══ Recorded information

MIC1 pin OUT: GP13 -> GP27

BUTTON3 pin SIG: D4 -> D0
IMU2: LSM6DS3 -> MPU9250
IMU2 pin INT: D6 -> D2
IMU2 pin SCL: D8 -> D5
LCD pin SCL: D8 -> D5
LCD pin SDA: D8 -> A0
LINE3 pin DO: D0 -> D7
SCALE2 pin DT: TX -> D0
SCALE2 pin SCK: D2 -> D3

════

Assignment
Generate an exact reproduction of all entries.

Response area
MIC1 pin OUT: GP13 -> GP27

BUTTON3 pin SIG: D4 -> D0
IMU2: LSM6DS3 -> MPU9250
IMU2 pin INT: D6 -> D2
IMU2 pin SCL: D8 -> D5
LCD pin SCL: D8 -> D5
LCD pin SDA: D8 -> A0
LINE3 pin DO: D0 -> D7
SCALE2 pin DT: TX -> D0
SCALE2 pin SCK: D2 -> D3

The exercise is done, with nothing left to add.